▶ **Information given**
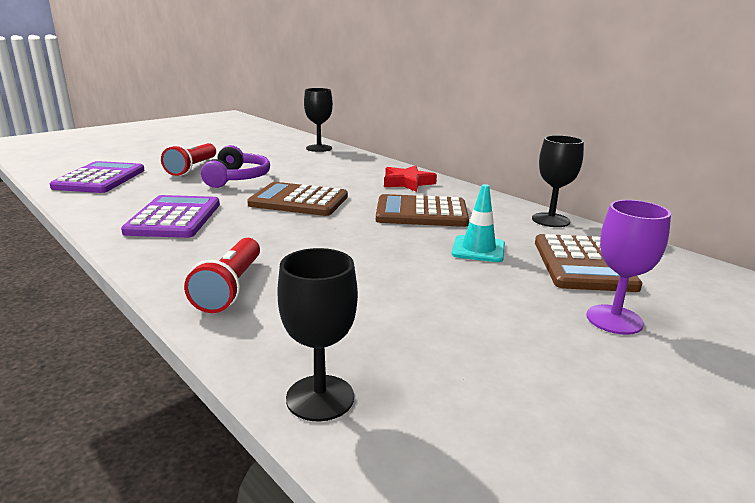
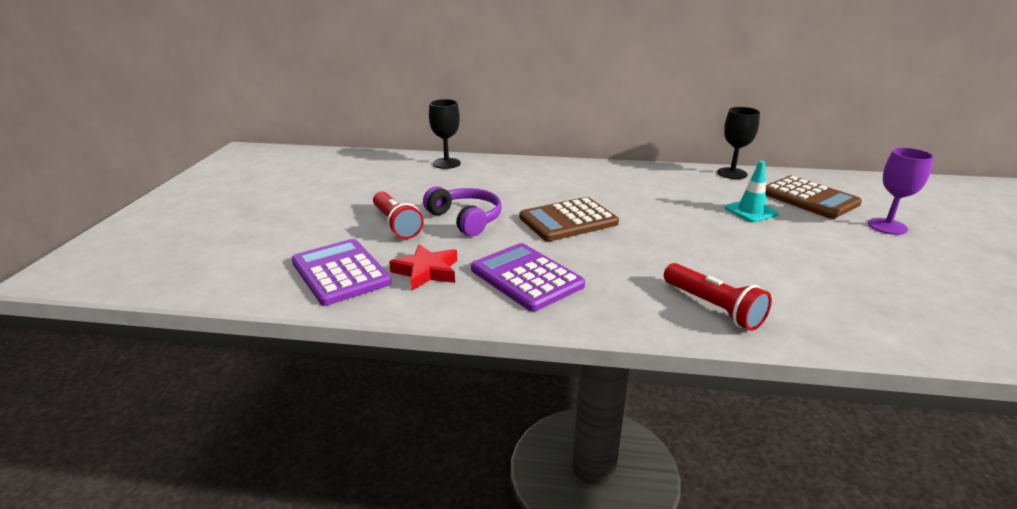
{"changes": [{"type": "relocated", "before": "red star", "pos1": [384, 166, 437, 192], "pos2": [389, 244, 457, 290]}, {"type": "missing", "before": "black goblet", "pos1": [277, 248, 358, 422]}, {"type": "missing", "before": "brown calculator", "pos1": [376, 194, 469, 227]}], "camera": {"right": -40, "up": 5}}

--

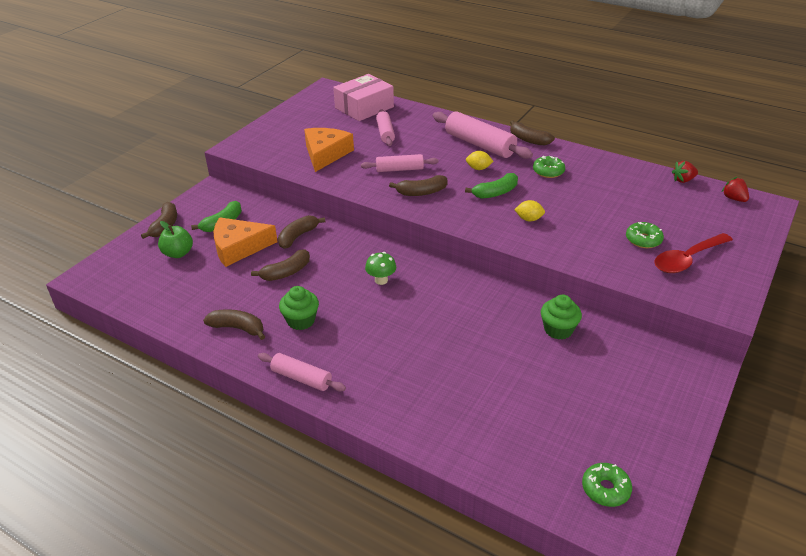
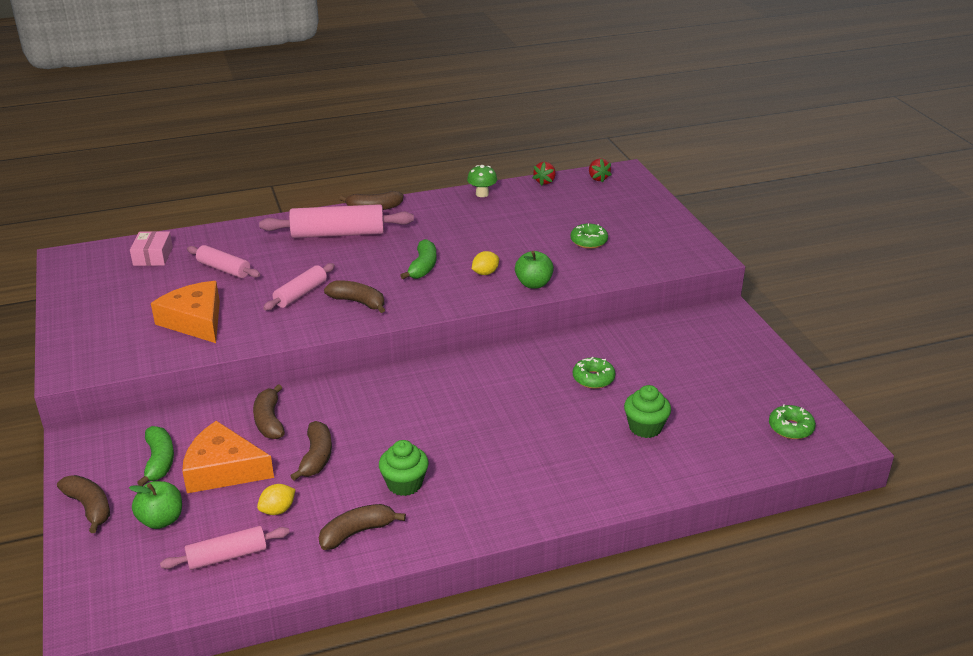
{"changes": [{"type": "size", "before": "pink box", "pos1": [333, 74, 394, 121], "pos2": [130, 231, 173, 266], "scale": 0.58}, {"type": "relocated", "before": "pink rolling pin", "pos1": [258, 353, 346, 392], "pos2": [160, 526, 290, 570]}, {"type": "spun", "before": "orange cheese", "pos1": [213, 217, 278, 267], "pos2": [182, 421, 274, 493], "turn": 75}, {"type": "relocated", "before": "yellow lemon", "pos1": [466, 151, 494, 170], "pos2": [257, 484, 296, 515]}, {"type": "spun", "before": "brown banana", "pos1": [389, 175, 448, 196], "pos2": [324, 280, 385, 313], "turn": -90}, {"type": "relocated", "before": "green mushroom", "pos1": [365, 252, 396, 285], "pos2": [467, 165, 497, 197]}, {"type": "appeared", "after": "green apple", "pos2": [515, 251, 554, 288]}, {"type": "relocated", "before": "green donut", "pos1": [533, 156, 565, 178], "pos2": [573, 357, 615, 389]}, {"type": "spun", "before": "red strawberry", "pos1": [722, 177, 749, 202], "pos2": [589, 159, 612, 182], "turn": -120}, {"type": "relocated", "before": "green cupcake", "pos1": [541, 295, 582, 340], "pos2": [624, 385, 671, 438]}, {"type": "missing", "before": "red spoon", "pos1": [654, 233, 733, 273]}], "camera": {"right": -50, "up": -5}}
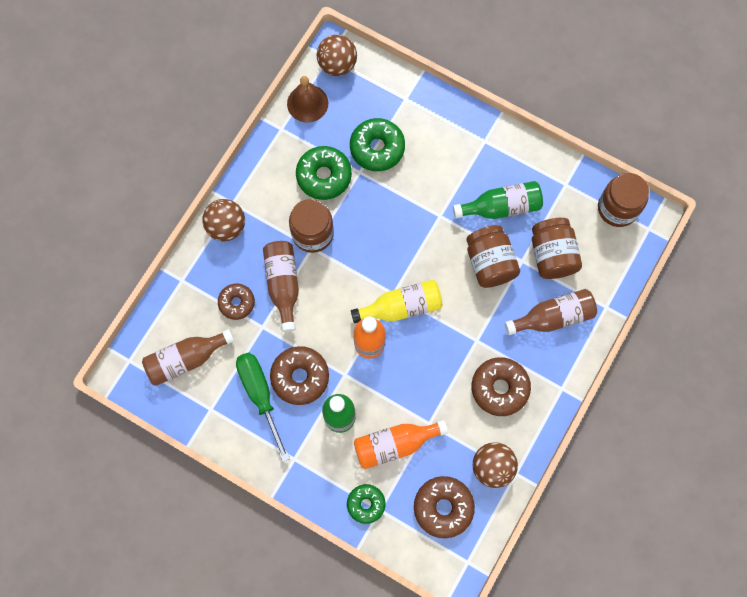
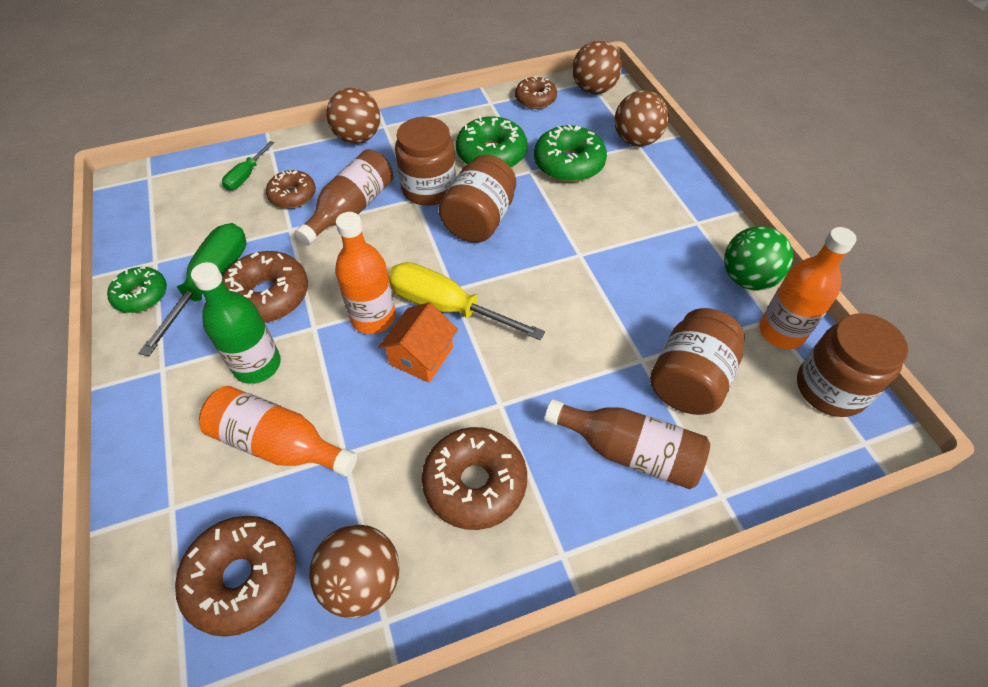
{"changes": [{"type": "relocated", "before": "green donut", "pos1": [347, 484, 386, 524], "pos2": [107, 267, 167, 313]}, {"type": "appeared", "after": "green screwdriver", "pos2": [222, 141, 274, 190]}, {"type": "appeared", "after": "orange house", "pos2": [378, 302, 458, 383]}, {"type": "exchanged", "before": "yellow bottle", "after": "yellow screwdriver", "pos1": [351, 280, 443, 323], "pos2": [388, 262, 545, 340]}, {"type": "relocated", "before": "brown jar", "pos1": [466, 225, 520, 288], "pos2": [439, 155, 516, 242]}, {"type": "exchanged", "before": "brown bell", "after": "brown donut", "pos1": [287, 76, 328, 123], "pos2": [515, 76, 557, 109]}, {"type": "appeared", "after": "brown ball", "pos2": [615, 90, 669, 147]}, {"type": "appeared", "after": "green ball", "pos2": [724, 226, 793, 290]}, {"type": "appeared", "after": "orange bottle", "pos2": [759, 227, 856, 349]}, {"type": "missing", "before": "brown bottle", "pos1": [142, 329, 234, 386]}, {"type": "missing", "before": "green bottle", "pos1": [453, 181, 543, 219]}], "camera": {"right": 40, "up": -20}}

...

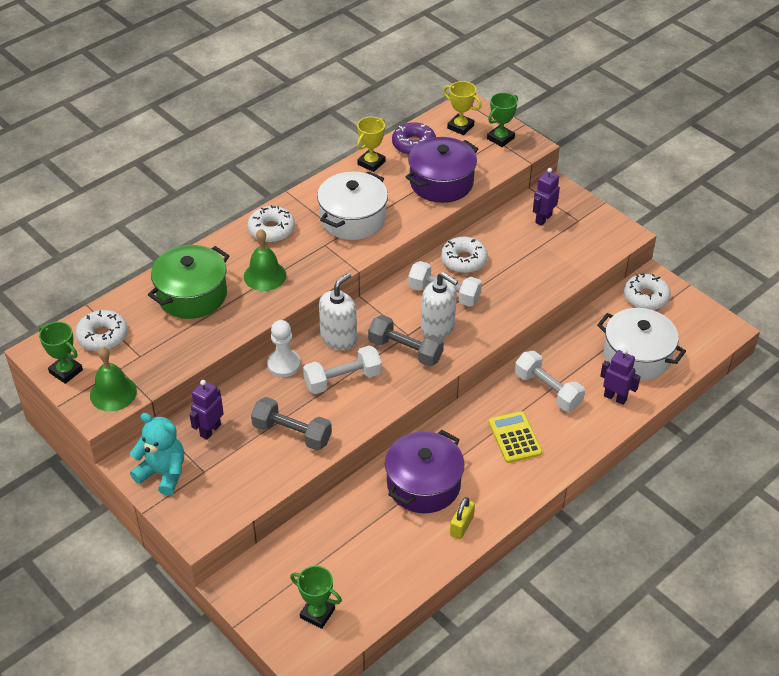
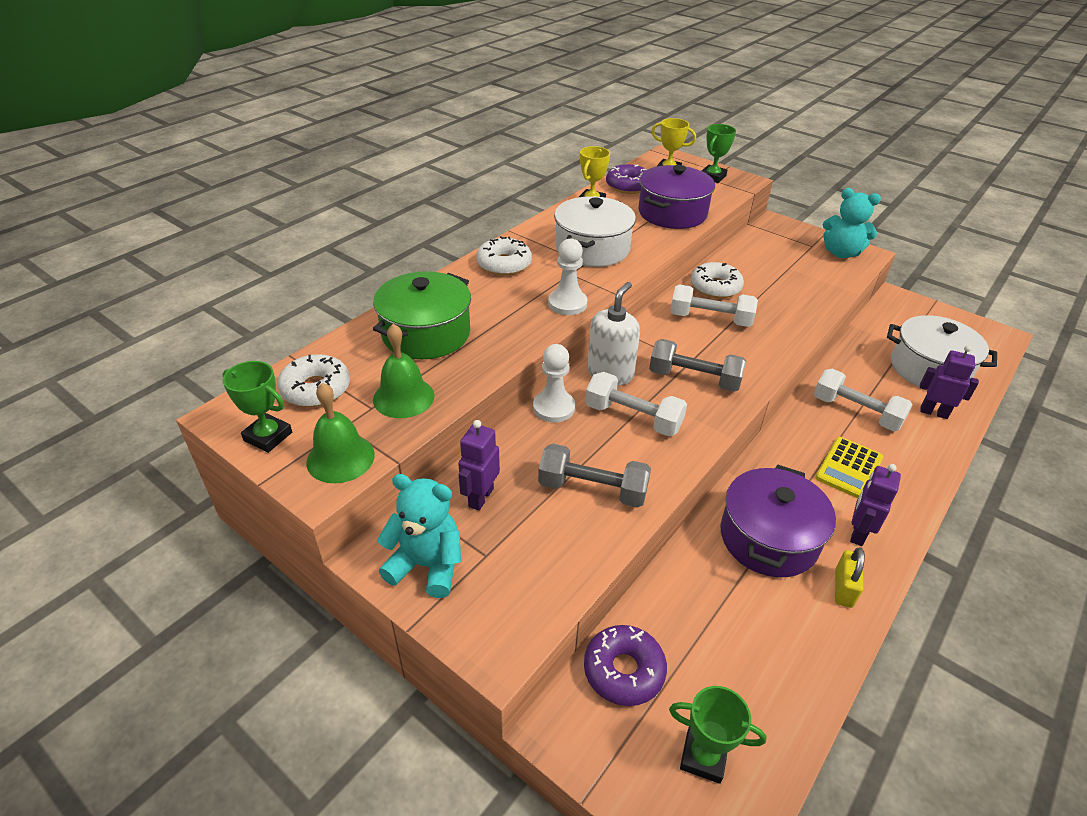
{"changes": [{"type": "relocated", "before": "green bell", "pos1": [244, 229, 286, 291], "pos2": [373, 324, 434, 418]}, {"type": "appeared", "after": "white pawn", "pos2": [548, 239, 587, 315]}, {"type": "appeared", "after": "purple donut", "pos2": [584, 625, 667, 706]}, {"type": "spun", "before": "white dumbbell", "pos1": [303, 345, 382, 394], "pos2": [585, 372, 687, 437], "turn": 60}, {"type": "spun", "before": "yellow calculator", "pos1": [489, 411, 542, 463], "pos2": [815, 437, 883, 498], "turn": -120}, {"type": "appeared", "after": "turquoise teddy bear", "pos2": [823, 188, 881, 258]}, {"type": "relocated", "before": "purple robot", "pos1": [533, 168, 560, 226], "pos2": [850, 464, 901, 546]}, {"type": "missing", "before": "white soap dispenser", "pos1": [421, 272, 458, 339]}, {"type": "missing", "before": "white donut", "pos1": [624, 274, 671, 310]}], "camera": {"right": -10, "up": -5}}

▶ **Assigned task**
Every line containing the word "calculator" must be copied from the material above.

▶ **Task result**
{"changes": [{"type": "relocated", "before": "red star", "pos1": [384, 166, 437, 192], "pos2": [389, 244, 457, 290]}, {"type": "missing", "before": "black goblet", "pos1": [277, 248, 358, 422]}, {"type": "missing", "before": "brown calculator", "pos1": [376, 194, 469, 227]}], "camera": {"right": -40, "up": 5}}
{"changes": [{"type": "relocated", "before": "green bell", "pos1": [244, 229, 286, 291], "pos2": [373, 324, 434, 418]}, {"type": "appeared", "after": "white pawn", "pos2": [548, 239, 587, 315]}, {"type": "appeared", "after": "purple donut", "pos2": [584, 625, 667, 706]}, {"type": "spun", "before": "white dumbbell", "pos1": [303, 345, 382, 394], "pos2": [585, 372, 687, 437], "turn": 60}, {"type": "spun", "before": "yellow calculator", "pos1": [489, 411, 542, 463], "pos2": [815, 437, 883, 498], "turn": -120}, {"type": "appeared", "after": "turquoise teddy bear", "pos2": [823, 188, 881, 258]}, {"type": "relocated", "before": "purple robot", "pos1": [533, 168, 560, 226], "pos2": [850, 464, 901, 546]}, {"type": "missing", "before": "white soap dispenser", "pos1": [421, 272, 458, 339]}, {"type": "missing", "before": "white donut", "pos1": [624, 274, 671, 310]}], "camera": {"right": -10, "up": -5}}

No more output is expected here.